Problem to work on:
The material below must be output exactly, line for line.

Data supplied:
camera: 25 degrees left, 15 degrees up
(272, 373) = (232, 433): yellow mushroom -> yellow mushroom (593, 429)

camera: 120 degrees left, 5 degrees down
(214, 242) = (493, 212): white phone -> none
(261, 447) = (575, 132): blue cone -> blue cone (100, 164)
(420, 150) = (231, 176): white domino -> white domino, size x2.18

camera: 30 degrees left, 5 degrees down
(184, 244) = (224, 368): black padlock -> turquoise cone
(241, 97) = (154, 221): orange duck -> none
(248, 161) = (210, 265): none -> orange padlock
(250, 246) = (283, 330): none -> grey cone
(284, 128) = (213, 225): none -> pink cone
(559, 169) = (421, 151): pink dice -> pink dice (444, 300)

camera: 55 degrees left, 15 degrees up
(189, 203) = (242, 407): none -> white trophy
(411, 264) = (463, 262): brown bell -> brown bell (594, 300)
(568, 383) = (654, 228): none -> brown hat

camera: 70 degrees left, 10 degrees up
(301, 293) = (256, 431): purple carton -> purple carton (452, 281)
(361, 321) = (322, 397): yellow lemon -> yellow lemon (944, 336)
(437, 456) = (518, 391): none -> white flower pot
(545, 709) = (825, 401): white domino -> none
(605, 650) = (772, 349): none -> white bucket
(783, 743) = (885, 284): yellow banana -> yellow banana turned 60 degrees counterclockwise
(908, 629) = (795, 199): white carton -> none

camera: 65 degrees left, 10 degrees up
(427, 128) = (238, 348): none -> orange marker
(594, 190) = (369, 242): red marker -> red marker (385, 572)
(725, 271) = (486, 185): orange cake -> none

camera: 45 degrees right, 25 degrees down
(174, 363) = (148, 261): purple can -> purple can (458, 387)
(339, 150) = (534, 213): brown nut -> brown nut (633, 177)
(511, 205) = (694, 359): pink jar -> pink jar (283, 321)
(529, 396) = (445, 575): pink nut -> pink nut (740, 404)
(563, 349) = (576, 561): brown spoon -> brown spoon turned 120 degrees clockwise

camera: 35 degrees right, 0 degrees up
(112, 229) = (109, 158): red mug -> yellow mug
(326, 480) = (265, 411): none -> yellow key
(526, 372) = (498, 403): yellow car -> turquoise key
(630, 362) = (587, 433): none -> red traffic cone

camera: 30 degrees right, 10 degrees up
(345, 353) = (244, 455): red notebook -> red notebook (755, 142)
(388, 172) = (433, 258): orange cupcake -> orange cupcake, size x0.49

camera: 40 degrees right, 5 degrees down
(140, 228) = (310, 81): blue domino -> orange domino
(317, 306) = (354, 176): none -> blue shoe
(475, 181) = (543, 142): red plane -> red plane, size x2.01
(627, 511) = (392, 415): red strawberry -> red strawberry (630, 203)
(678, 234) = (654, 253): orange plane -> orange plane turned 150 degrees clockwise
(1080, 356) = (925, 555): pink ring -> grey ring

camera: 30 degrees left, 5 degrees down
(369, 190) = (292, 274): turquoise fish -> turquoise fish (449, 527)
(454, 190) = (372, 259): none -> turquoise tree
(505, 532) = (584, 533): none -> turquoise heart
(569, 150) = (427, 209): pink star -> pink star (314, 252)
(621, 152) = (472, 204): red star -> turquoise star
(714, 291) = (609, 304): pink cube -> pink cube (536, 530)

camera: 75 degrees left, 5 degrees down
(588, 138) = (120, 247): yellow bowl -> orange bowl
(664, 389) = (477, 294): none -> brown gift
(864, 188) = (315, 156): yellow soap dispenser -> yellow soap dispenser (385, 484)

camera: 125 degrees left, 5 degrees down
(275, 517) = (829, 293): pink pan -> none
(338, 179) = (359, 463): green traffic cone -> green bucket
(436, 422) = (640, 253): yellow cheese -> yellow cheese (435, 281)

Your response:
camera: 25 degrees left, 15 degrees up
(272, 373) = (232, 433): yellow mushroom -> yellow mushroom (593, 429)

camera: 120 degrees left, 5 degrees down
(214, 242) = (493, 212): white phone -> none
(261, 447) = (575, 132): blue cone -> blue cone (100, 164)
(420, 150) = (231, 176): white domino -> white domino, size x2.18

camera: 30 degrees left, 5 degrees down
(184, 244) = (224, 368): black padlock -> turquoise cone
(241, 97) = (154, 221): orange duck -> none
(248, 161) = (210, 265): none -> orange padlock
(250, 246) = (283, 330): none -> grey cone
(284, 128) = (213, 225): none -> pink cone
(559, 169) = (421, 151): pink dice -> pink dice (444, 300)

camera: 55 degrees left, 15 degrees up
(189, 203) = (242, 407): none -> white trophy
(411, 264) = (463, 262): brown bell -> brown bell (594, 300)
(568, 383) = (654, 228): none -> brown hat

camera: 70 degrees left, 10 degrees up
(301, 293) = (256, 431): purple carton -> purple carton (452, 281)
(361, 321) = (322, 397): yellow lemon -> yellow lemon (944, 336)
(437, 456) = (518, 391): none -> white flower pot
(545, 709) = (825, 401): white domino -> none
(605, 650) = (772, 349): none -> white bucket
(783, 743) = (885, 284): yellow banana -> yellow banana turned 60 degrees counterclockwise
(908, 629) = (795, 199): white carton -> none

camera: 65 degrees left, 10 degrees up
(427, 128) = (238, 348): none -> orange marker
(594, 190) = (369, 242): red marker -> red marker (385, 572)
(725, 271) = (486, 185): orange cake -> none

camera: 45 degrees right, 25 degrees down
(174, 363) = (148, 261): purple can -> purple can (458, 387)
(339, 150) = (534, 213): brown nut -> brown nut (633, 177)
(511, 205) = (694, 359): pink jar -> pink jar (283, 321)
(529, 396) = (445, 575): pink nut -> pink nut (740, 404)
(563, 349) = (576, 561): brown spoon -> brown spoon turned 120 degrees clockwise

camera: 35 degrees right, 0 degrees up
(112, 229) = (109, 158): red mug -> yellow mug
(326, 480) = (265, 411): none -> yellow key
(526, 372) = (498, 403): yellow car -> turquoise key
(630, 362) = (587, 433): none -> red traffic cone

camera: 30 degrees right, 10 degrees up
(345, 353) = (244, 455): red notebook -> red notebook (755, 142)
(388, 172) = (433, 258): orange cupcake -> orange cupcake, size x0.49

camera: 40 degrees right, 5 degrees down
(140, 228) = (310, 81): blue domino -> orange domino
(317, 306) = (354, 176): none -> blue shoe
(475, 181) = (543, 142): red plane -> red plane, size x2.01
(627, 511) = (392, 415): red strawberry -> red strawberry (630, 203)
(678, 234) = (654, 253): orange plane -> orange plane turned 150 degrees clockwise
(1080, 356) = (925, 555): pink ring -> grey ring

camera: 30 degrees left, 5 degrees down
(369, 190) = (292, 274): turquoise fish -> turquoise fish (449, 527)
(454, 190) = (372, 259): none -> turquoise tree
(505, 532) = (584, 533): none -> turquoise heart
(569, 150) = (427, 209): pink star -> pink star (314, 252)
(621, 152) = (472, 204): red star -> turquoise star
(714, 291) = (609, 304): pink cube -> pink cube (536, 530)

camera: 75 degrees left, 5 degrees down
(588, 138) = (120, 247): yellow bowl -> orange bowl
(664, 389) = (477, 294): none -> brown gift
(864, 188) = (315, 156): yellow soap dispenser -> yellow soap dispenser (385, 484)

camera: 125 degrees left, 5 degrees down
(275, 517) = (829, 293): pink pan -> none
(338, 179) = (359, 463): green traffic cone -> green bucket
(436, 422) = (640, 253): yellow cheese -> yellow cheese (435, 281)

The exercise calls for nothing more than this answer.